[start]

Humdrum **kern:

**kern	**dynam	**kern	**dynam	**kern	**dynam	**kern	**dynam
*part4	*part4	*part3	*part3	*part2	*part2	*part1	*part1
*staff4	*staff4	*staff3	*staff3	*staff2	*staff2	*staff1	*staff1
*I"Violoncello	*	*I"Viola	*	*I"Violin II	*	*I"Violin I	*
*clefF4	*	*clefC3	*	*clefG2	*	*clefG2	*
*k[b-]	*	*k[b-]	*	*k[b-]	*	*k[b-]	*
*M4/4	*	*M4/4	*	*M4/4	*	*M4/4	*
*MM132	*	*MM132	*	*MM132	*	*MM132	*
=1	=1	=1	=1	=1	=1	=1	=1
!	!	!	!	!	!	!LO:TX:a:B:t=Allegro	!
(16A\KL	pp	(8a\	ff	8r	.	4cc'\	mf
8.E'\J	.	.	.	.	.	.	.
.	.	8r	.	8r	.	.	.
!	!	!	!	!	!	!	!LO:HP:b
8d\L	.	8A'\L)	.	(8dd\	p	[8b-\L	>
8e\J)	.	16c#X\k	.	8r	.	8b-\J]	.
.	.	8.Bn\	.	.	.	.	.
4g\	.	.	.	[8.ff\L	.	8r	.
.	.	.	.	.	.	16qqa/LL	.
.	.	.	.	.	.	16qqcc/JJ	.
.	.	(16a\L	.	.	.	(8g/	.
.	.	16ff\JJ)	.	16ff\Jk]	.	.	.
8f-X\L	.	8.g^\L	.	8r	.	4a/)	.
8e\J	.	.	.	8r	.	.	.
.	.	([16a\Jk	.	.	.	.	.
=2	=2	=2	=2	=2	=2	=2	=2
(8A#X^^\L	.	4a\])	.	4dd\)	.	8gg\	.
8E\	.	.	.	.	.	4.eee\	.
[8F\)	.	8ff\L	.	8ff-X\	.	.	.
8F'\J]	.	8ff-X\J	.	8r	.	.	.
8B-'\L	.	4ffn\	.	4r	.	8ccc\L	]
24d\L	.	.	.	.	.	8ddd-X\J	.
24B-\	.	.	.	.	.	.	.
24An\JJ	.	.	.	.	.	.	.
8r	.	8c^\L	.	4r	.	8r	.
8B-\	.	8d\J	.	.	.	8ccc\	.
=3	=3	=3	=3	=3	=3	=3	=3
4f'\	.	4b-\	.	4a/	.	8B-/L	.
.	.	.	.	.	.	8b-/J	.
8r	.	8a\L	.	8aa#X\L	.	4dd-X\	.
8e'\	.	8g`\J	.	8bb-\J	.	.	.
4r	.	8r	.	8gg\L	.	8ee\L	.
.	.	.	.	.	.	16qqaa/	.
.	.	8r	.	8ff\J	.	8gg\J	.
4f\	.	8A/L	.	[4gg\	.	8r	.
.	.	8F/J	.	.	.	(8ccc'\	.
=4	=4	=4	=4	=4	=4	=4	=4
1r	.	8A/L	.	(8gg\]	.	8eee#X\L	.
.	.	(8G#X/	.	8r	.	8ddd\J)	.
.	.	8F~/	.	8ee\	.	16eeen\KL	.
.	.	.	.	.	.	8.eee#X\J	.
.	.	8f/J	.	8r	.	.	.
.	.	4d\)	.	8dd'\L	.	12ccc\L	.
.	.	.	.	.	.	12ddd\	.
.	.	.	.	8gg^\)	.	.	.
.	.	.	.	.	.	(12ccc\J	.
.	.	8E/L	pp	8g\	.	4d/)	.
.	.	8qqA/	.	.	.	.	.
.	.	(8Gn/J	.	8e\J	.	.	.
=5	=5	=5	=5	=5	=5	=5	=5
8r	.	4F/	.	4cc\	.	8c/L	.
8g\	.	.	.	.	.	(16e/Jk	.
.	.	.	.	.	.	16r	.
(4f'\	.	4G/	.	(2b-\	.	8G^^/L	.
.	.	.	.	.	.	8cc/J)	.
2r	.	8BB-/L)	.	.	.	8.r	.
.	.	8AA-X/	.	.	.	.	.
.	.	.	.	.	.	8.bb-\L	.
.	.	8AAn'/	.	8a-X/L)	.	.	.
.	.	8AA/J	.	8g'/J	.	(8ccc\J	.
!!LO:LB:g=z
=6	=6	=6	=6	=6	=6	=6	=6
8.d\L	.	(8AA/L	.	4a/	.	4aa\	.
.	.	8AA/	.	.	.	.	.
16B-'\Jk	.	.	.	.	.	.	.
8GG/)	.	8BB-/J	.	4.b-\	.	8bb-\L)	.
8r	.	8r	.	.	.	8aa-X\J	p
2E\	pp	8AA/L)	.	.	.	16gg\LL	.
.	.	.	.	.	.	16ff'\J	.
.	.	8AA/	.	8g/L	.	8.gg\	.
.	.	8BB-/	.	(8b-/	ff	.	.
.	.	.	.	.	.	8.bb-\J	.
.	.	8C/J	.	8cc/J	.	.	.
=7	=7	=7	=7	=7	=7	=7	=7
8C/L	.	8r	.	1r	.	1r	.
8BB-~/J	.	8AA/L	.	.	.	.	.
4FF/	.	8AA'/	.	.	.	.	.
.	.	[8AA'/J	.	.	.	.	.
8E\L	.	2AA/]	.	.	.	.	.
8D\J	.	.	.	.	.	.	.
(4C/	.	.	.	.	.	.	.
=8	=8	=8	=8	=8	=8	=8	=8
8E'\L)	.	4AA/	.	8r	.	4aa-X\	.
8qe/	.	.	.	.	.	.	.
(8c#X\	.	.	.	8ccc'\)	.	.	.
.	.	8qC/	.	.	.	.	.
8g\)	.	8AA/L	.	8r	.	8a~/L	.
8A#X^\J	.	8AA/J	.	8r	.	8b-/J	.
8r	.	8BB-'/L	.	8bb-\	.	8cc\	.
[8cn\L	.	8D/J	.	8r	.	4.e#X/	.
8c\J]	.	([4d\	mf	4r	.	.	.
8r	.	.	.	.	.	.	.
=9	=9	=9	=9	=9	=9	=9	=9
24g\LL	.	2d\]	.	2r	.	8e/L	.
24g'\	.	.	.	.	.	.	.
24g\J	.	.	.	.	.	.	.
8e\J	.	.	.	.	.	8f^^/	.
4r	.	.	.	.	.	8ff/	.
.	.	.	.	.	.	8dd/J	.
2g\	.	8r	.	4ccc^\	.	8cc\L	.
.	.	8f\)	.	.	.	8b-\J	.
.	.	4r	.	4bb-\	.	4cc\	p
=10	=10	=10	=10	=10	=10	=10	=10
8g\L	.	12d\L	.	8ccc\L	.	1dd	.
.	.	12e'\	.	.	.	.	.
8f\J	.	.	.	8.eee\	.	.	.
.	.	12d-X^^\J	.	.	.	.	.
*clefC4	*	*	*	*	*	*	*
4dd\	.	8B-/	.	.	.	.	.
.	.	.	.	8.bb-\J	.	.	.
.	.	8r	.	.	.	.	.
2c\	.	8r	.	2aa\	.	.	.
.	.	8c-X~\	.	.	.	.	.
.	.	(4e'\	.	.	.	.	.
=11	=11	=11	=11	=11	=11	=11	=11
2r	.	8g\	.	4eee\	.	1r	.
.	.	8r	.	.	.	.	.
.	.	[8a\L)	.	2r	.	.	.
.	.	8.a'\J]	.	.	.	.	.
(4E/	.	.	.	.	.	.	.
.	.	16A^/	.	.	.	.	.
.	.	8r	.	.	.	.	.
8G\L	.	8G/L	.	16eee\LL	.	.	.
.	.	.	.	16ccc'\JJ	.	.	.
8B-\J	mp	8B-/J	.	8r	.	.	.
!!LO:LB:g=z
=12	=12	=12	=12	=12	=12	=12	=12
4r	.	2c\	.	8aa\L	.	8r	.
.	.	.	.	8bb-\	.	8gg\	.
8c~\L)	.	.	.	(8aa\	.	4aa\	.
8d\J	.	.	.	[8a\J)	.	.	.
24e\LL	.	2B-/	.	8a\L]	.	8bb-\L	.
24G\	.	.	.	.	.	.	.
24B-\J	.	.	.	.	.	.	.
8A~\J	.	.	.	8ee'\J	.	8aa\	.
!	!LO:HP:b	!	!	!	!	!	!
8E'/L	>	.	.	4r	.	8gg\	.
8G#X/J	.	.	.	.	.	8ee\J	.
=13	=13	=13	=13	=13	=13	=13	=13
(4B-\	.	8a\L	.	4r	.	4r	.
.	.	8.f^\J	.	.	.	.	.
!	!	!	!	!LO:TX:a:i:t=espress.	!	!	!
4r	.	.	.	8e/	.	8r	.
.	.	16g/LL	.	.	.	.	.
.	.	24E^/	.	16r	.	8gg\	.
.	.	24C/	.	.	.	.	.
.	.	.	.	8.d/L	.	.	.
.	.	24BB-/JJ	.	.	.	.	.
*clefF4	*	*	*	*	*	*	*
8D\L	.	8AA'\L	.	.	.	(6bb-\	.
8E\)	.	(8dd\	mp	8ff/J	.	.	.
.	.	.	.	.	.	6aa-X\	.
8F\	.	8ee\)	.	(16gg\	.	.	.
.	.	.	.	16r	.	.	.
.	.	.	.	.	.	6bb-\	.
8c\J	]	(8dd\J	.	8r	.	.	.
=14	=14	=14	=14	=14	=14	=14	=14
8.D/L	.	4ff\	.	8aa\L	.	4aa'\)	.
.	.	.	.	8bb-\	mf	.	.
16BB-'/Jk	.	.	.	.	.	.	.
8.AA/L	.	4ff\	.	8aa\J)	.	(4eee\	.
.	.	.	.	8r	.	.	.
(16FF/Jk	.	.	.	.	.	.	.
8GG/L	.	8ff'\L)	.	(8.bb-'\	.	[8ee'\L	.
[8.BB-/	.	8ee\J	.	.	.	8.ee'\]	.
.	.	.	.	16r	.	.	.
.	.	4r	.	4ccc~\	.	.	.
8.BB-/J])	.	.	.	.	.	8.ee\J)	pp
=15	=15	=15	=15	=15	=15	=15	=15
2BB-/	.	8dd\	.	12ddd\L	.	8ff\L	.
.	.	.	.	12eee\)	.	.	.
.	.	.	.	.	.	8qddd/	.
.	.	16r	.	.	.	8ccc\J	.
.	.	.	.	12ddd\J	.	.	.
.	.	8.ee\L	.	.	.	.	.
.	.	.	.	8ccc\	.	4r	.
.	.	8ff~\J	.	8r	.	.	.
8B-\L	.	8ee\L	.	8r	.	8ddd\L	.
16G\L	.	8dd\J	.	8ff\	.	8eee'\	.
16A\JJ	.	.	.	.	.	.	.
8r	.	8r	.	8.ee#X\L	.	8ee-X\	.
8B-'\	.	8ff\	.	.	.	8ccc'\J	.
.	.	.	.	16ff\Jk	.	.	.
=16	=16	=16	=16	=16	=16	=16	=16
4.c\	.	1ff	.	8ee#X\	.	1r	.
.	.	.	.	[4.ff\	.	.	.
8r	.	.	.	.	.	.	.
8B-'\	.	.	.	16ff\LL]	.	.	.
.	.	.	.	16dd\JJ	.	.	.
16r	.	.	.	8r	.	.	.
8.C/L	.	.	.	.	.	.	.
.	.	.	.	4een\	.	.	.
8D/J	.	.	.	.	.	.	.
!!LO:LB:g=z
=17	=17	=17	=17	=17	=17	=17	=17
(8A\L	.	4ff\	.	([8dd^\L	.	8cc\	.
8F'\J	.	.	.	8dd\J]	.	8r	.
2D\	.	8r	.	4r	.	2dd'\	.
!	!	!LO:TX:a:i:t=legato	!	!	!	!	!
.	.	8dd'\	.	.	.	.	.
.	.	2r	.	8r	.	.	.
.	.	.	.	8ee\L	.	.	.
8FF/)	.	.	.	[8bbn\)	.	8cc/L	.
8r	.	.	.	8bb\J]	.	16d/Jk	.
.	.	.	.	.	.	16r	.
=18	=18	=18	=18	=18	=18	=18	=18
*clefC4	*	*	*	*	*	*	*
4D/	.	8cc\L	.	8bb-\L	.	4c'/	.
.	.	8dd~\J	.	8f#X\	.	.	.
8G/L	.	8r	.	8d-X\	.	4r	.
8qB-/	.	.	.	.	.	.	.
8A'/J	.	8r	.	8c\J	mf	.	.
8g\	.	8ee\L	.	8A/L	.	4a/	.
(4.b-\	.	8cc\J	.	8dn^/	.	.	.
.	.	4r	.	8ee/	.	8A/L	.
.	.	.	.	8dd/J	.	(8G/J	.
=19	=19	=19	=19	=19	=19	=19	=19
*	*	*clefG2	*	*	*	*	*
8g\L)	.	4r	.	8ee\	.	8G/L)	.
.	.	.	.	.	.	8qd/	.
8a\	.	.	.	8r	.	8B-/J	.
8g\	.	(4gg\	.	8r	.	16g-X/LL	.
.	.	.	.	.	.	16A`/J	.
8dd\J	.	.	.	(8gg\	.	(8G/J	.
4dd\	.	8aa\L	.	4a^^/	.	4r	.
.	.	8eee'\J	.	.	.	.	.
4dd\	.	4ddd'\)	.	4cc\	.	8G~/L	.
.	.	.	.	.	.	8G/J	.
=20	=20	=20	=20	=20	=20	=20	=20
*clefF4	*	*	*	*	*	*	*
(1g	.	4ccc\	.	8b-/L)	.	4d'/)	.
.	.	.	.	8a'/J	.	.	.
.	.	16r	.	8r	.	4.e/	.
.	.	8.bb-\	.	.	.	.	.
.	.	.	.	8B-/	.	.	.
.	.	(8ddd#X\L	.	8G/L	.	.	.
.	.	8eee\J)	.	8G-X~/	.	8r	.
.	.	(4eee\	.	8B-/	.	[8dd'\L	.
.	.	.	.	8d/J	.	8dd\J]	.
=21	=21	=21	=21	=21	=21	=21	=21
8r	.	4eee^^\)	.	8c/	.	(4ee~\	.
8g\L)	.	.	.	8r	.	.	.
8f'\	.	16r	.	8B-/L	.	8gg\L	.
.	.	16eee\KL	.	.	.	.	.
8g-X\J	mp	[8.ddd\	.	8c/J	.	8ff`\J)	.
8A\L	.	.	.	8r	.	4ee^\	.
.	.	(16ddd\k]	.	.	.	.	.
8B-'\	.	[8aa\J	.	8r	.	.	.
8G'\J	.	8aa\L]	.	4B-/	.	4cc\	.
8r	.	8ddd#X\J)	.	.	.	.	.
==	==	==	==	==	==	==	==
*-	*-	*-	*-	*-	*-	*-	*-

[end]

**Written request**
Please report how many lines of the records above contain the string "kern". Give only the number.

**Solution below**
2